GOAL OF THE EXERCISE —
Reproduce, exactly and in full, only the lines below from the one containing "(580, 66) = (428, 58): yellow" through the one containing "(738, 278) = (672, 171): purple".

INPUT RECORDS —
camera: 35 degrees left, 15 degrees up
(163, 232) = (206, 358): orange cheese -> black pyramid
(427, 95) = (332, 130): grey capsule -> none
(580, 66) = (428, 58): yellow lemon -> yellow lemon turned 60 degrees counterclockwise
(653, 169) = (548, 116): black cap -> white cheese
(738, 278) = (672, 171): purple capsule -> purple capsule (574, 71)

==

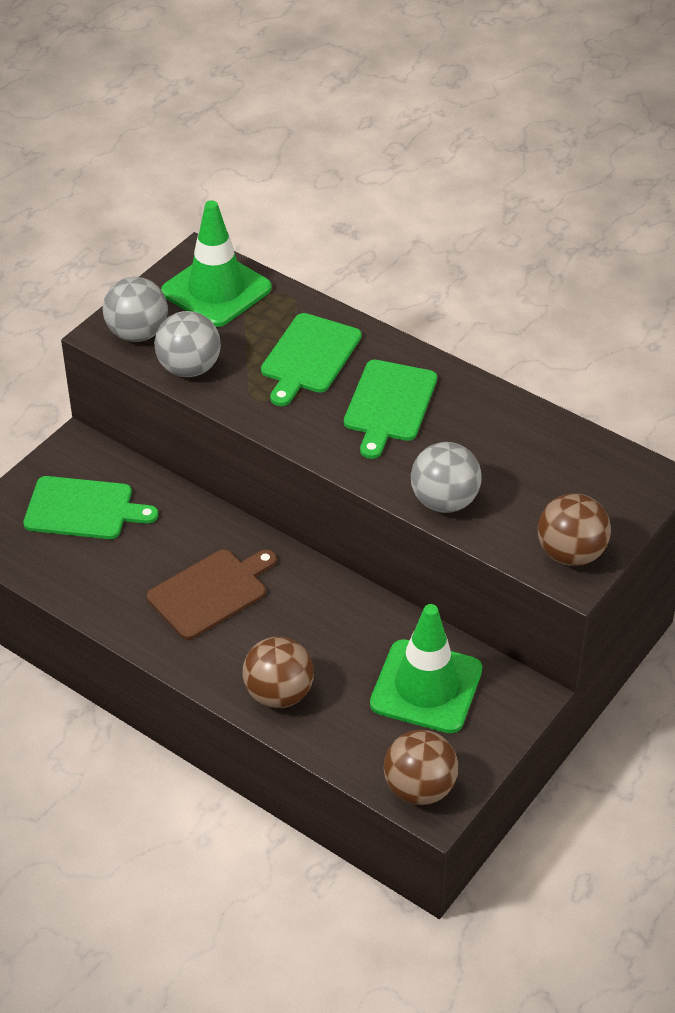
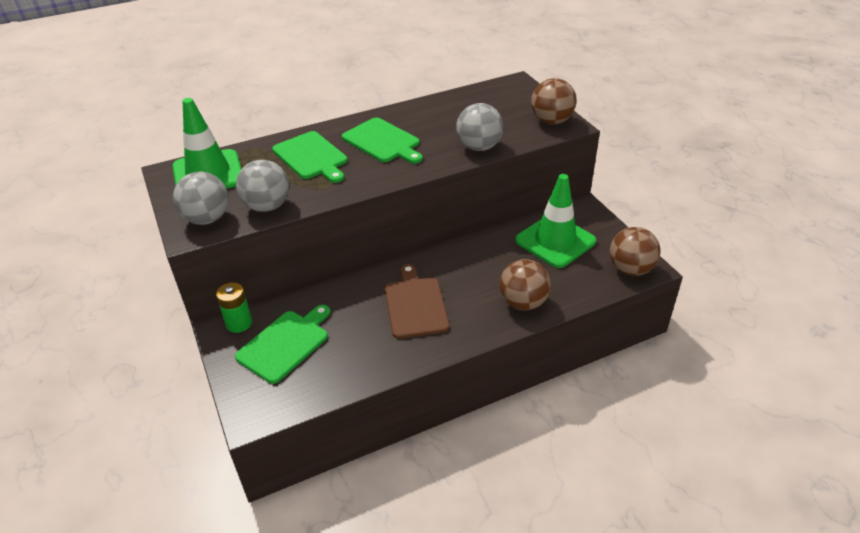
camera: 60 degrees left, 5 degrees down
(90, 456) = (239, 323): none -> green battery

--

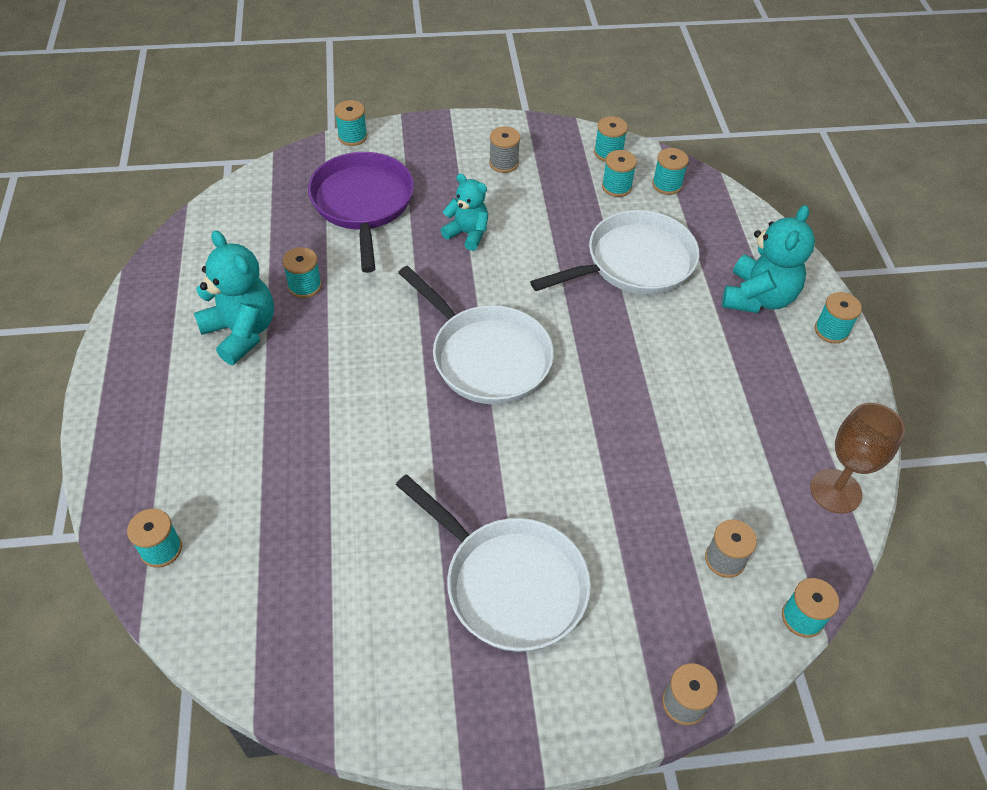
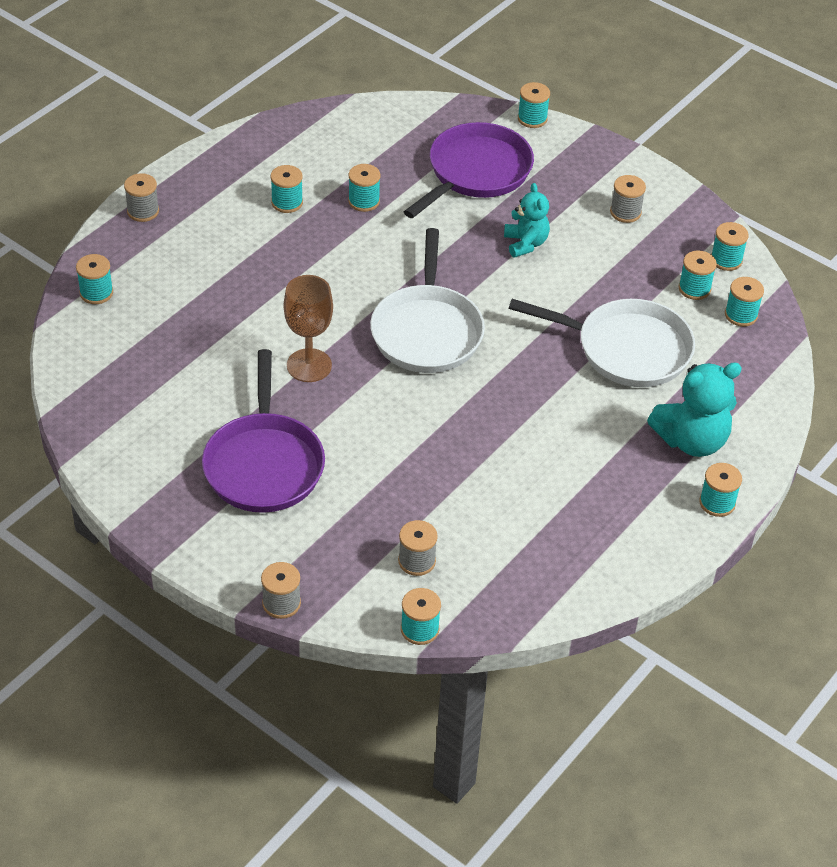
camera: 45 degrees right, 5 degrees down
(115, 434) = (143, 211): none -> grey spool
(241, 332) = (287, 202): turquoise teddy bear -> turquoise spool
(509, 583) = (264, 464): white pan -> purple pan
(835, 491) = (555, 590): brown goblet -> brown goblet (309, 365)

SOLUTION TO THIS PROBLEM —
(580, 66) = (428, 58): yellow lemon -> yellow lemon turned 60 degrees counterclockwise
(653, 169) = (548, 116): black cap -> white cheese
(738, 278) = (672, 171): purple capsule -> purple capsule (574, 71)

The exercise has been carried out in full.